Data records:
-- Begin --
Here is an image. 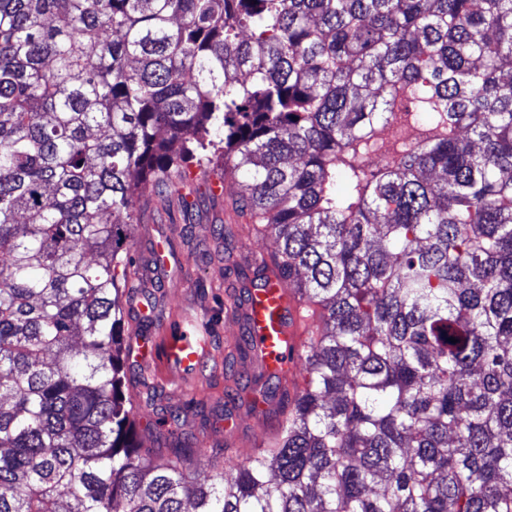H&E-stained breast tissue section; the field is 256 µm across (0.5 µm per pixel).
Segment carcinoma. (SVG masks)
<instances>
[{
  "mask_svg": "<svg viewBox=\"0 0 512 512\" xmlns=\"http://www.w3.org/2000/svg\"><path fill=\"white\" fill-rule=\"evenodd\" d=\"M216 160L315 325L196 485L122 298L134 198ZM4 255L0 512H512V0H0Z\"/></svg>",
  "mask_w": 512,
  "mask_h": 512,
  "instance_id": "1",
  "label": "carcinoma"
}]
</instances>
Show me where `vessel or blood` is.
Listing matches in <instances>:
<instances>
[{
  "label": "vessel or blood",
  "instance_id": "obj_1",
  "mask_svg": "<svg viewBox=\"0 0 512 512\" xmlns=\"http://www.w3.org/2000/svg\"><path fill=\"white\" fill-rule=\"evenodd\" d=\"M246 303L247 330L262 366L273 373L293 369L309 326L297 300L275 282L251 289ZM164 352L170 362L188 374L202 366L207 348L170 337Z\"/></svg>",
  "mask_w": 512,
  "mask_h": 512
}]
</instances>
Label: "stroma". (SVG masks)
<instances>
[{"instance_id": "1", "label": "stroma", "mask_w": 512, "mask_h": 512, "mask_svg": "<svg viewBox=\"0 0 512 512\" xmlns=\"http://www.w3.org/2000/svg\"><path fill=\"white\" fill-rule=\"evenodd\" d=\"M189 188L193 209L183 211L175 195L152 202L134 236L132 250L148 283L142 294L152 303L136 366L156 388L143 414L184 408L185 441L196 450L190 472L202 482L212 474L207 464L210 452L228 447L231 464L244 463L277 425L254 389L263 373L260 363L241 362L236 353L244 321L241 307L235 304L243 296L244 275L253 273L274 243L247 235L220 243L217 230L224 219L223 205L212 200L210 182L197 177ZM156 242L171 243L173 248L161 268L151 261ZM193 325L205 330L209 340L206 362L197 375H183L174 367H151L148 352L156 331ZM192 398L198 405L190 409L186 402Z\"/></svg>"}]
</instances>
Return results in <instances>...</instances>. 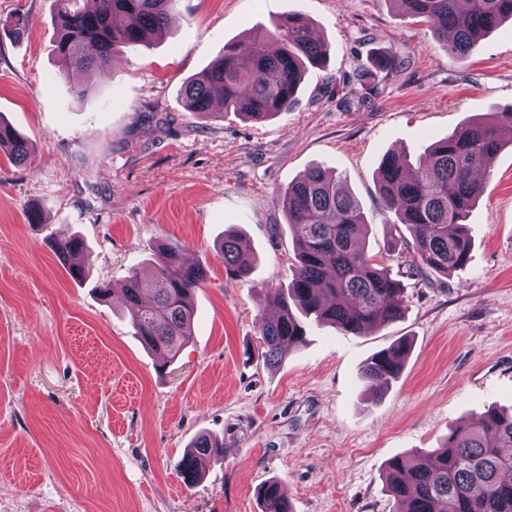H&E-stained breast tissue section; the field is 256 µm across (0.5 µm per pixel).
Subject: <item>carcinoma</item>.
<instances>
[{"mask_svg":"<svg viewBox=\"0 0 512 512\" xmlns=\"http://www.w3.org/2000/svg\"><path fill=\"white\" fill-rule=\"evenodd\" d=\"M56 0L54 51L71 73L70 90L85 91L89 72L110 65L122 49L135 50L163 29L178 0ZM410 18L430 24L434 38L455 61L470 58L483 37L512 21V0H393ZM328 46L312 35L305 16L292 11L271 30L250 37L242 50L224 48L182 87L188 111L212 115L215 98L224 111L261 121L292 111L305 72L322 64ZM373 77L398 69L391 51L373 60ZM512 145V112L508 123L483 120L469 123L411 158L386 154L379 166L378 193L384 209L392 211L410 234L407 252L420 271L448 275L468 263L472 239L467 216L483 194L489 168L501 148ZM22 164L32 146L0 120V147ZM288 224L293 233L296 263L285 288H268L265 296L278 313L264 319L260 339L266 361L280 364L288 352L303 345L308 322L328 323L345 335L363 336L375 327L404 316L401 282L389 266L365 249L367 218L358 200L335 173L311 168L285 191ZM78 238L56 242L58 257L82 255ZM225 272L246 280L254 257L234 233L224 234L220 246ZM207 279L200 265L182 262L179 250L157 248L155 275L143 280L133 270L121 299L131 313L136 335L152 351L173 359L189 342L192 297ZM410 345L399 340L373 354L362 377L372 398H383L401 373ZM512 412L488 410L470 423L454 426L441 448L416 453L409 464L388 462L386 492L395 512H512ZM224 445L210 435L198 436L180 463L184 482L199 481L198 459H219ZM260 512H291L287 488L264 482L258 491Z\"/></svg>","mask_w":512,"mask_h":512,"instance_id":"carcinoma-1","label":"carcinoma"}]
</instances>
-- End --
Stated problem:
Using the entries above, find all lines with "stroma". Copy them.

The solution:
Label: "stroma". (SVG masks)
[{"instance_id": "1", "label": "stroma", "mask_w": 512, "mask_h": 512, "mask_svg": "<svg viewBox=\"0 0 512 512\" xmlns=\"http://www.w3.org/2000/svg\"><path fill=\"white\" fill-rule=\"evenodd\" d=\"M189 188L193 209L183 211L175 195L152 202L134 236L132 250L148 283L142 294L152 303L136 366L156 388L143 414L184 408L185 441L196 450L190 472L202 482L212 474L207 464L210 452L228 447L231 464L244 463L277 425L254 389L263 373L260 363L241 362L236 353L244 321L241 307L235 304L243 296L244 275L253 273L274 243L247 235L220 243L217 230L224 219L223 205L212 200L210 182L197 177ZM156 242L171 243L173 248L161 268L151 261ZM193 325L205 330L209 340L206 362L197 375H183L174 367H151L148 352L156 331ZM192 398L198 405L190 409L186 402Z\"/></svg>"}]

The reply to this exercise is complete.